*** MATERIAL FOR THIS TASK ***
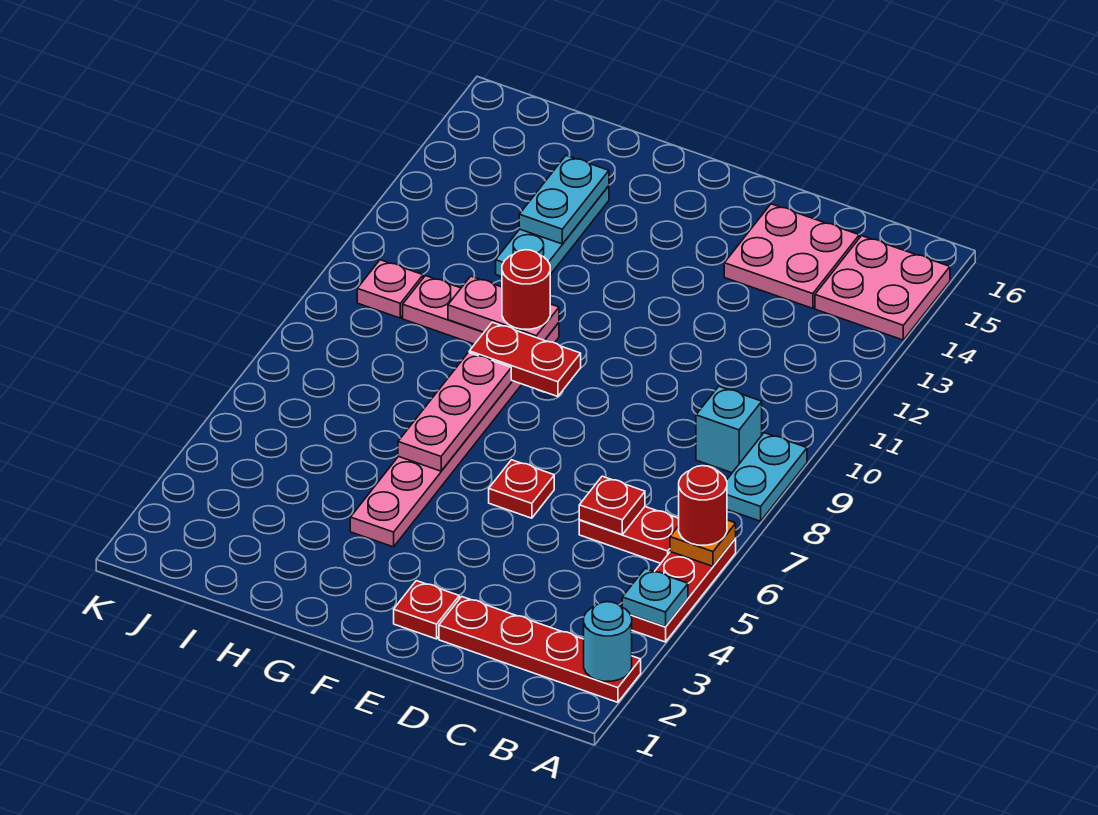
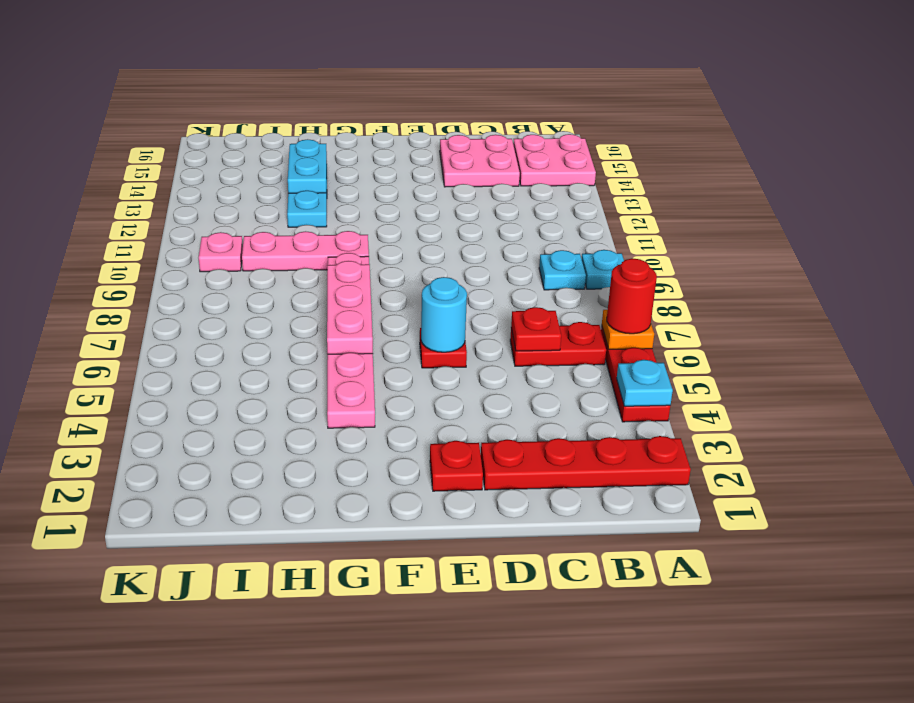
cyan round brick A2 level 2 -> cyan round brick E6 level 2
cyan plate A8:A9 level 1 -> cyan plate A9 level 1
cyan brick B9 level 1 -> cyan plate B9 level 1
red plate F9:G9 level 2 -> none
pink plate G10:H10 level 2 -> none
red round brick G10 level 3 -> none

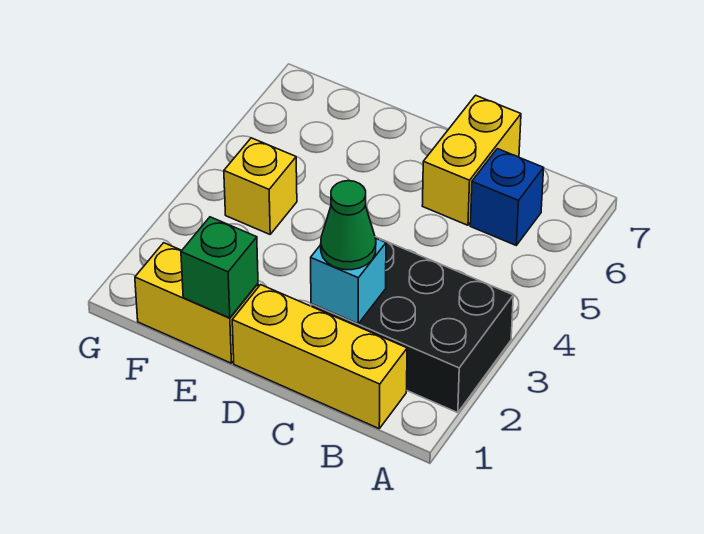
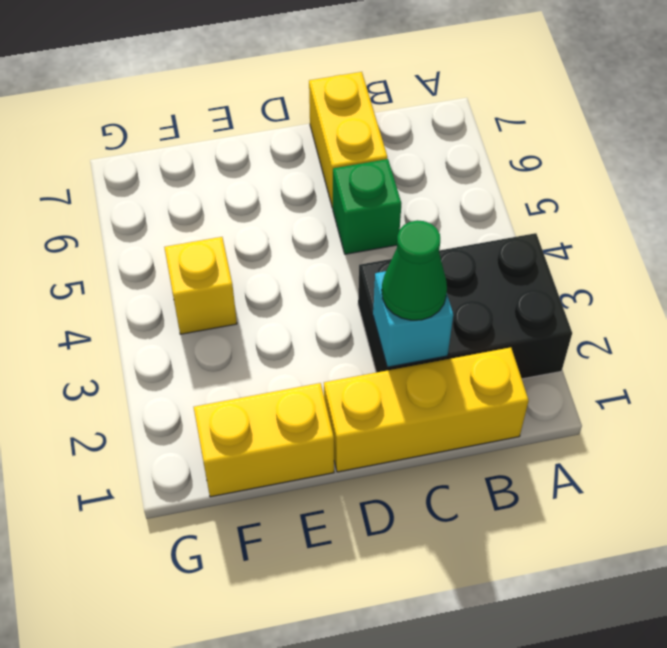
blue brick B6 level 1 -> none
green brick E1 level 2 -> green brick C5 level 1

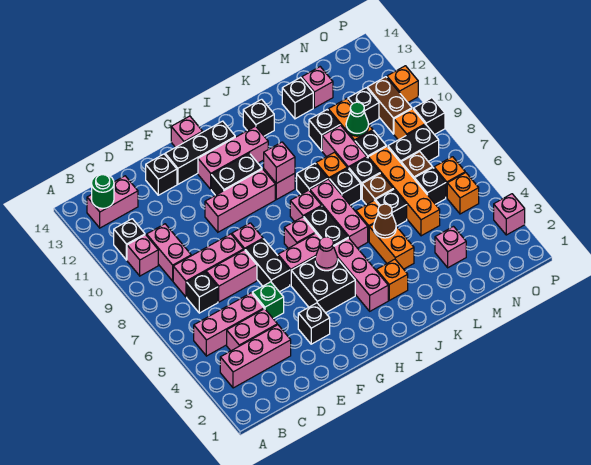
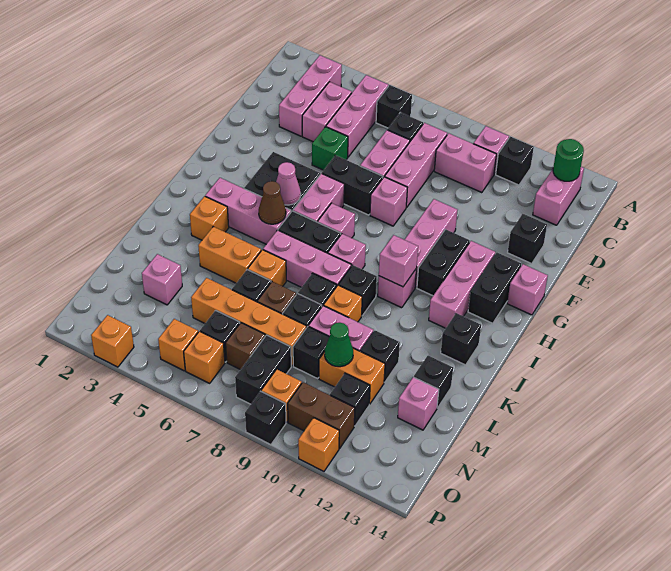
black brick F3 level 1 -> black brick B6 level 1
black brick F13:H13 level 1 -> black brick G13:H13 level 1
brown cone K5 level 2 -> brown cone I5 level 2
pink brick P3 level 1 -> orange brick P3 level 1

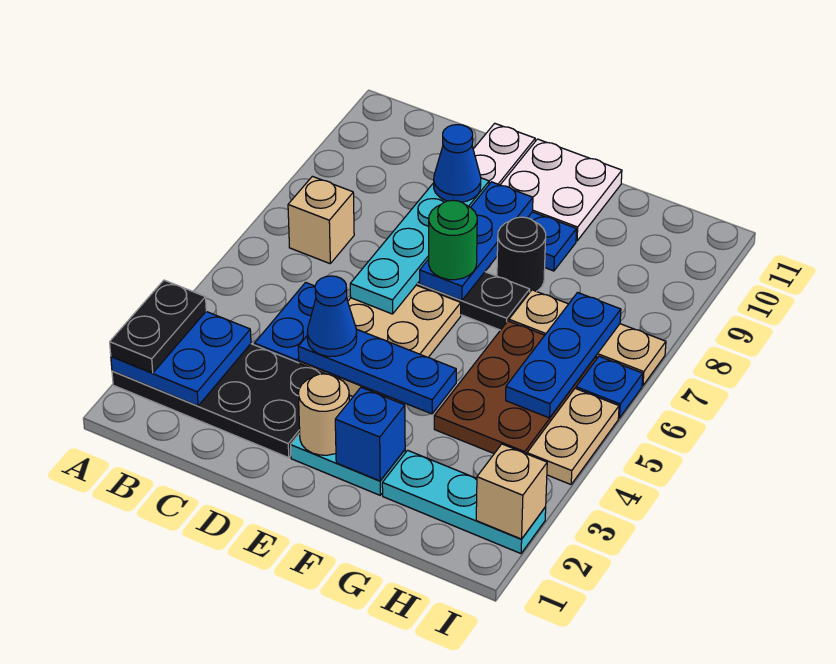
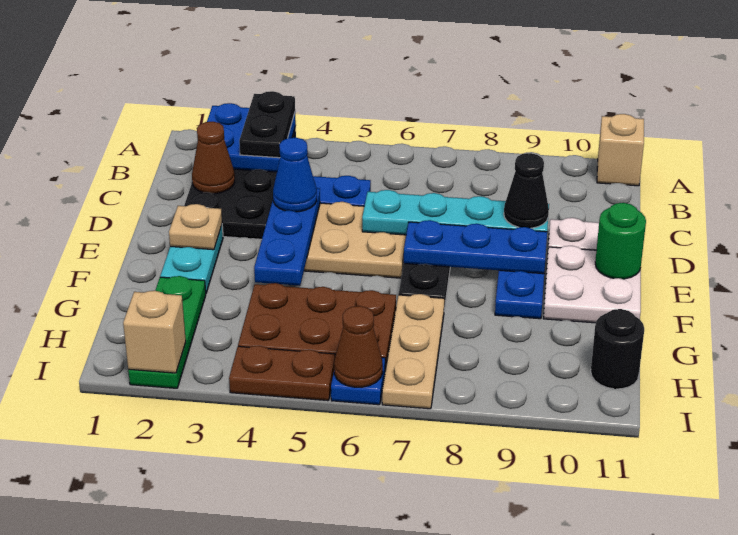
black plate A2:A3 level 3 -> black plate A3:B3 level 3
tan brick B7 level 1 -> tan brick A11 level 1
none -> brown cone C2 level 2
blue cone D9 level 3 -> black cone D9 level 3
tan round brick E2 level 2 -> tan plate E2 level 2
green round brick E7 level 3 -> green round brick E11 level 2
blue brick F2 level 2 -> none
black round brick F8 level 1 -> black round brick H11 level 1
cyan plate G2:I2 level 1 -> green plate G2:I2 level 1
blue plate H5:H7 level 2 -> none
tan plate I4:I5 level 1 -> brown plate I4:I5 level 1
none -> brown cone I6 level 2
***
PROBLEM REQUIREMENTS » All lines above containing the string "green" are to be collected.

SOLUTION TO THIS TASK »
green brick E1 level 2 -> green brick C5 level 1
green round brick E7 level 3 -> green round brick E11 level 2
cyan plate G2:I2 level 1 -> green plate G2:I2 level 1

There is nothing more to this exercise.